Output each record exactly. Leave none out.

Stored data
***

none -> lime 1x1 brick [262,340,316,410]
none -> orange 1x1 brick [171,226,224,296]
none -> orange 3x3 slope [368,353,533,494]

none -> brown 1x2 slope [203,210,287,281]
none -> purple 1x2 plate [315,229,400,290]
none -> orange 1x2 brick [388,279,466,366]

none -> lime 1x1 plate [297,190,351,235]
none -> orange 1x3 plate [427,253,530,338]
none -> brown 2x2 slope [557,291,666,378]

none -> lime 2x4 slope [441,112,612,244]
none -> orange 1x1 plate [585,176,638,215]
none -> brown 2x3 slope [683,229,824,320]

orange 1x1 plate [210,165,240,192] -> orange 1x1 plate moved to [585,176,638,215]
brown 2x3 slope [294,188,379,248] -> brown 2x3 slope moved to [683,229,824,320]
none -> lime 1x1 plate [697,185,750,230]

***

**TASK SOLUTION**
none -> lime 1x1 brick [262,340,316,410]
none -> orange 1x1 brick [171,226,224,296]
none -> orange 3x3 slope [368,353,533,494]

none -> brown 1x2 slope [203,210,287,281]
none -> purple 1x2 plate [315,229,400,290]
none -> orange 1x2 brick [388,279,466,366]

none -> lime 1x1 plate [297,190,351,235]
none -> orange 1x3 plate [427,253,530,338]
none -> brown 2x2 slope [557,291,666,378]

none -> lime 2x4 slope [441,112,612,244]
none -> orange 1x1 plate [585,176,638,215]
none -> brown 2x3 slope [683,229,824,320]

orange 1x1 plate [210,165,240,192] -> orange 1x1 plate moved to [585,176,638,215]
brown 2x3 slope [294,188,379,248] -> brown 2x3 slope moved to [683,229,824,320]
none -> lime 1x1 plate [697,185,750,230]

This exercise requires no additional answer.